• [TRY IT]: For the word "white", search the records and show each line in which it occurs.

[Image sets with object changes]
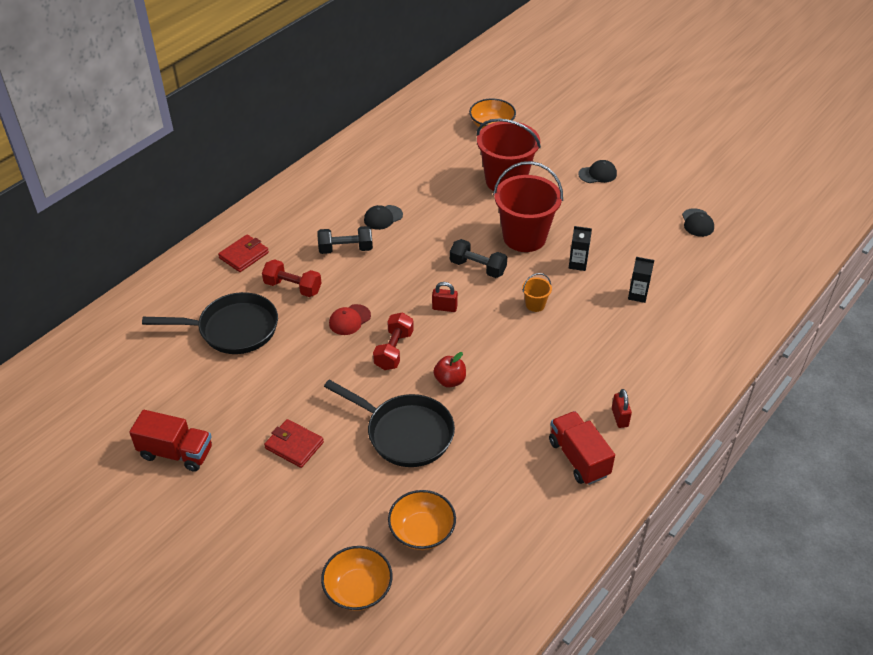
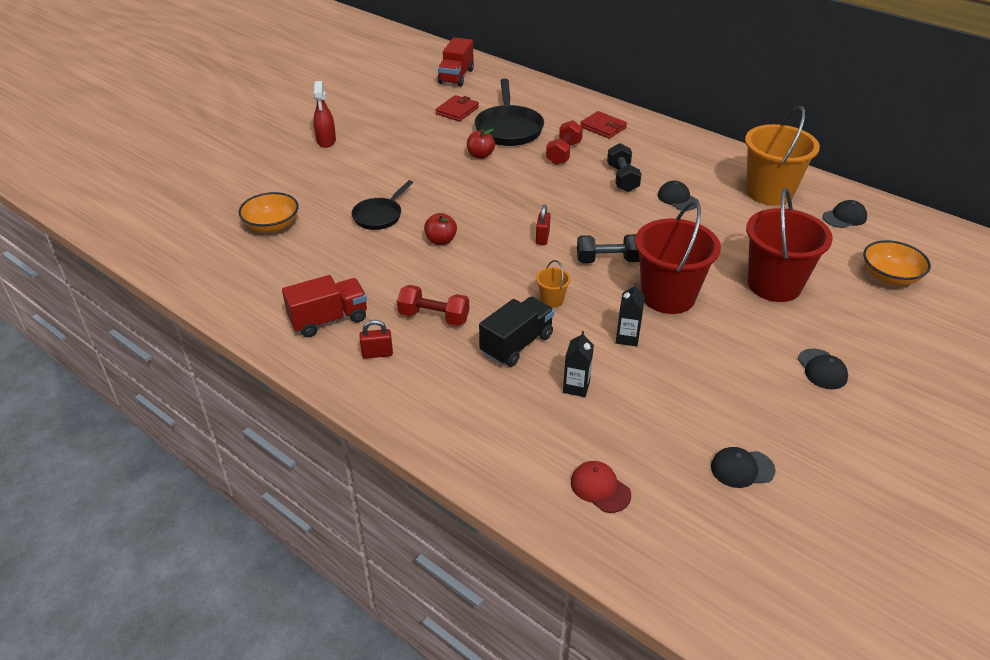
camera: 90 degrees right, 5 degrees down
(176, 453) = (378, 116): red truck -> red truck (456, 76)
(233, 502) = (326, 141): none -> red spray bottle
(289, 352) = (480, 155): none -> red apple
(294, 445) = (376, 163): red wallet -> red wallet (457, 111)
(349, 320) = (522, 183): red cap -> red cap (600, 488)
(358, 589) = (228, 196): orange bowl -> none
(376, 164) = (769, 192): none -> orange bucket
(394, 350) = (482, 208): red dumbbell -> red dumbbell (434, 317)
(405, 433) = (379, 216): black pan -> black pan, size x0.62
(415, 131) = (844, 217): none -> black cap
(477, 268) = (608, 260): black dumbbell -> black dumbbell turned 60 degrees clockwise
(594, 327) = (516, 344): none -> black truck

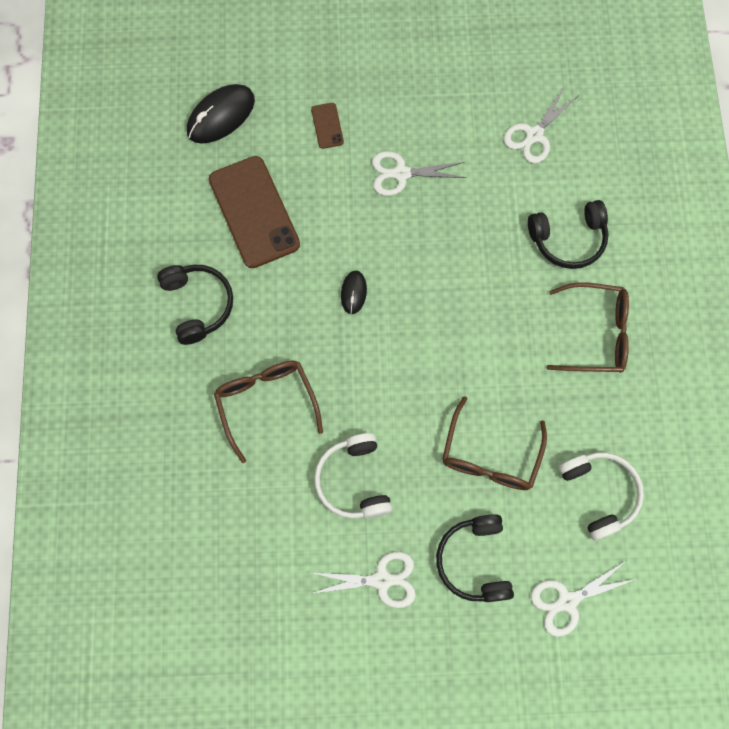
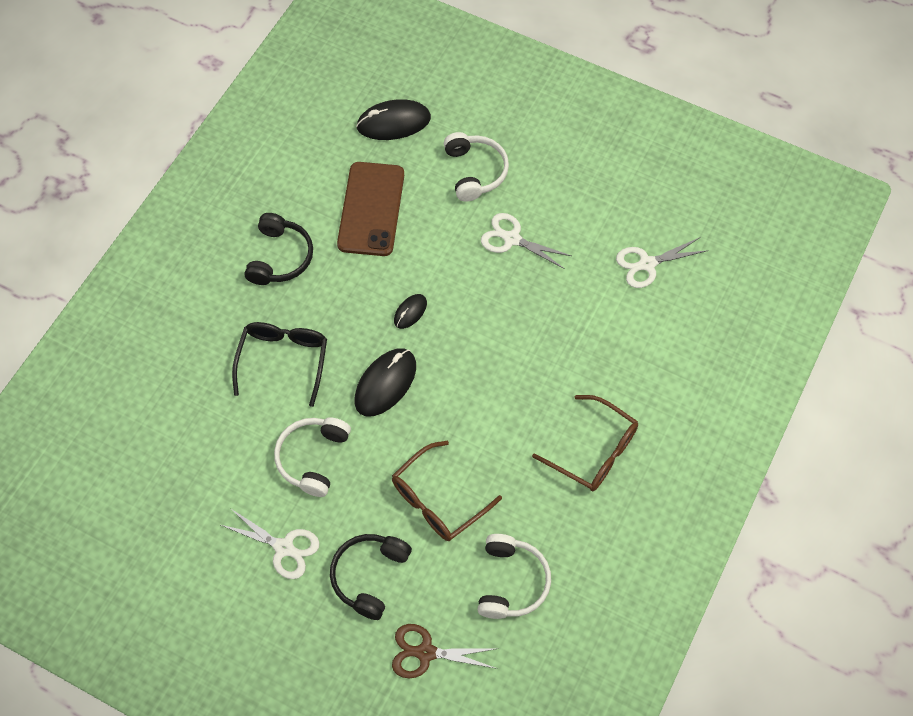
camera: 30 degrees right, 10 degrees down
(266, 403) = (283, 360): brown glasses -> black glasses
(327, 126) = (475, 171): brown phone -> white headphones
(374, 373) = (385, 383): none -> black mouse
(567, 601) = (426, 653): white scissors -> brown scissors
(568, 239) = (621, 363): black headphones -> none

• [EXPECTED ANSWER]:
(327, 126) = (475, 171): brown phone -> white headphones
(567, 601) = (426, 653): white scissors -> brown scissors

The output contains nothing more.